EXERCISE DIRECTIONS
Report the number of lines in the records below that contain the word "degrees", and nothing more.
-------- DATA SHOWN --------
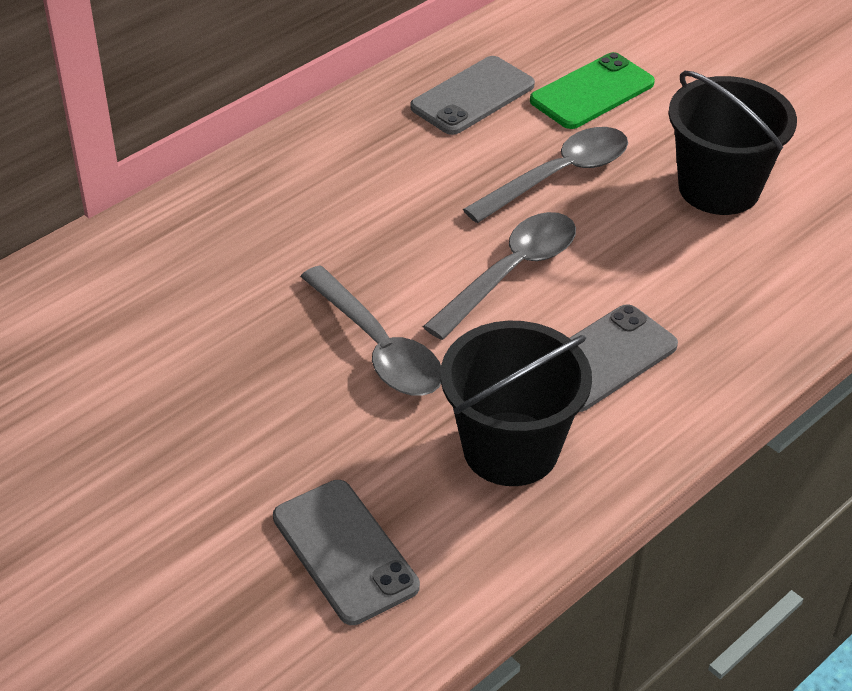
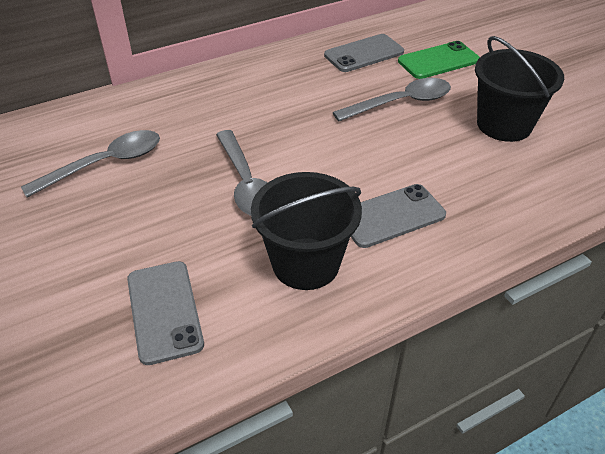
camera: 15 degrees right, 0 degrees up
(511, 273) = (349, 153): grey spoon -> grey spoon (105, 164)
--------
-------- DATA SHOWN --------
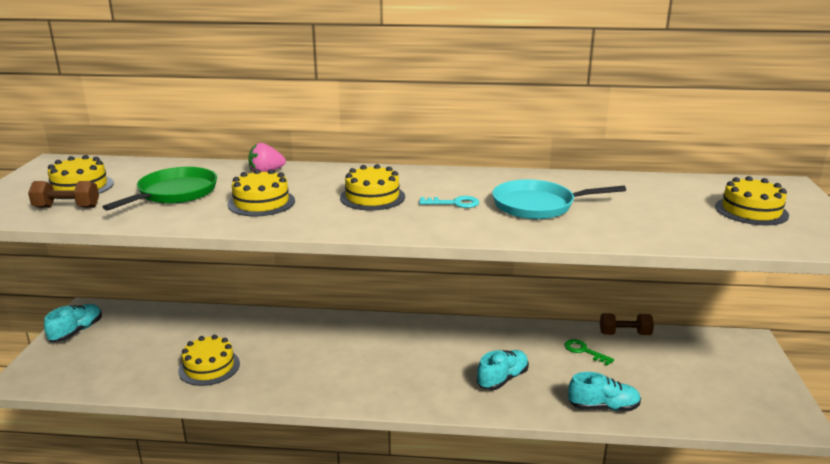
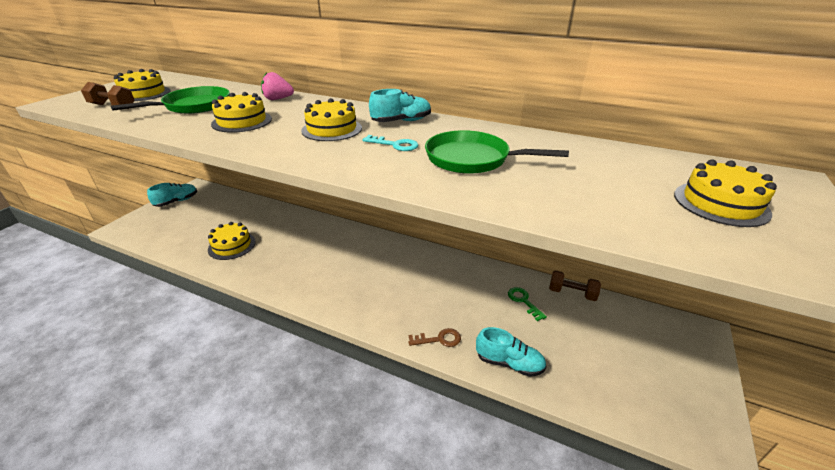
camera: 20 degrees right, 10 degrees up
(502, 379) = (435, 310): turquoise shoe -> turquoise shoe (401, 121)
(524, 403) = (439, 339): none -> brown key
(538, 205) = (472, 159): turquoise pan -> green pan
--------
-------- DATA SHOWN --------
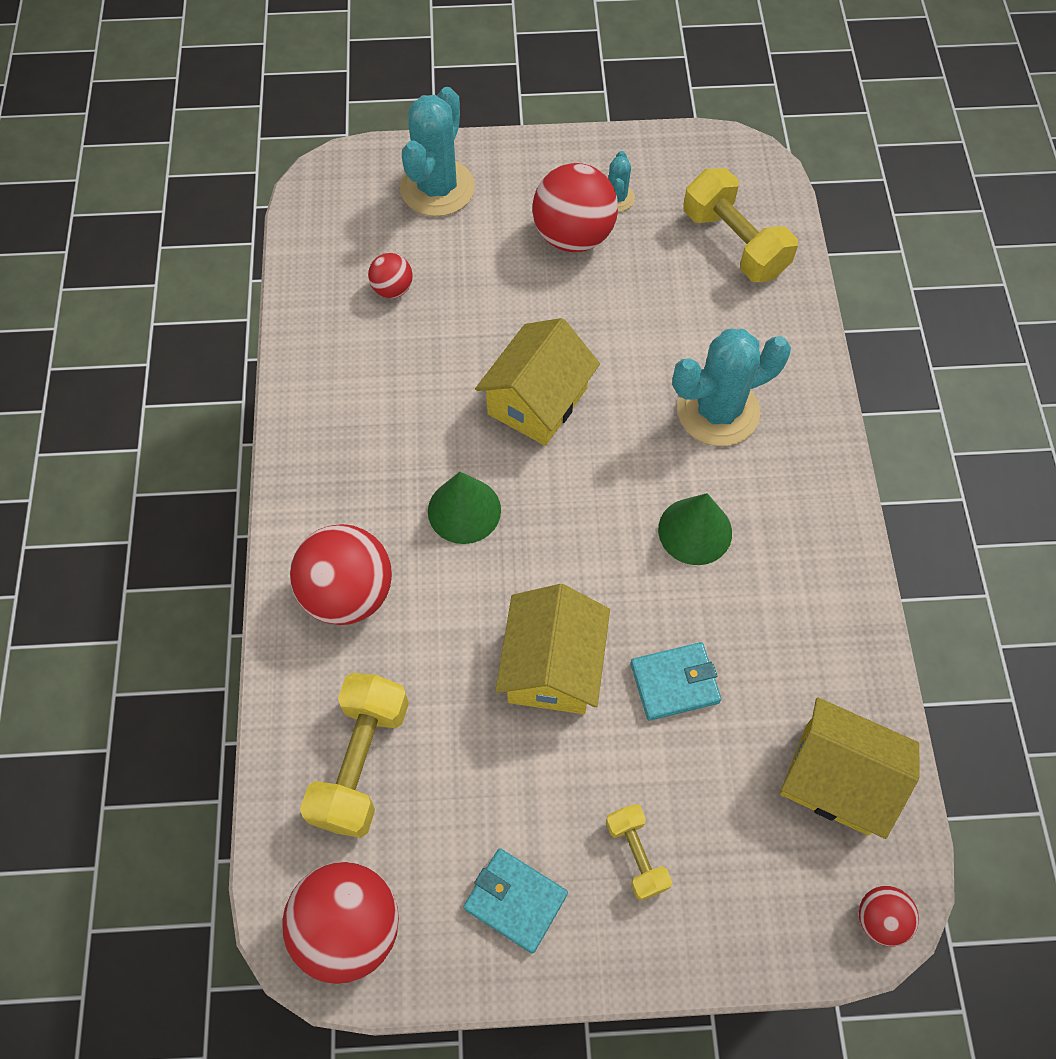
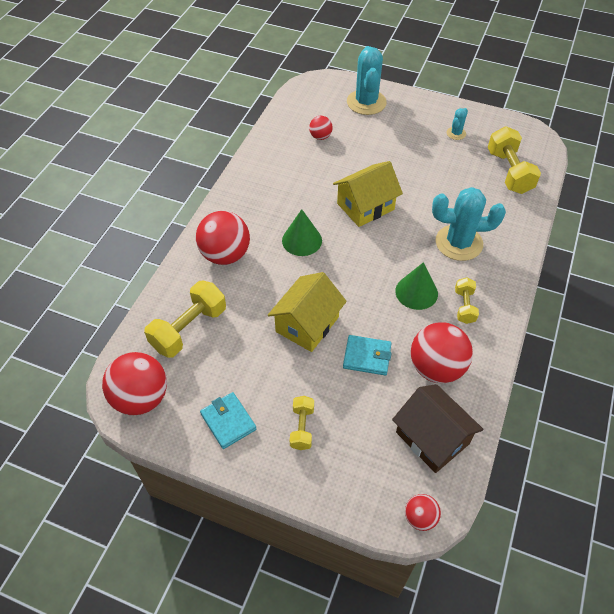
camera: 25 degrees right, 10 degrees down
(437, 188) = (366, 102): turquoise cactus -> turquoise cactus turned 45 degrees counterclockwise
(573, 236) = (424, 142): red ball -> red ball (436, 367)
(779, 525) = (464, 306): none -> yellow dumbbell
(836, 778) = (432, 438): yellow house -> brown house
--------
ANSWER AREA
4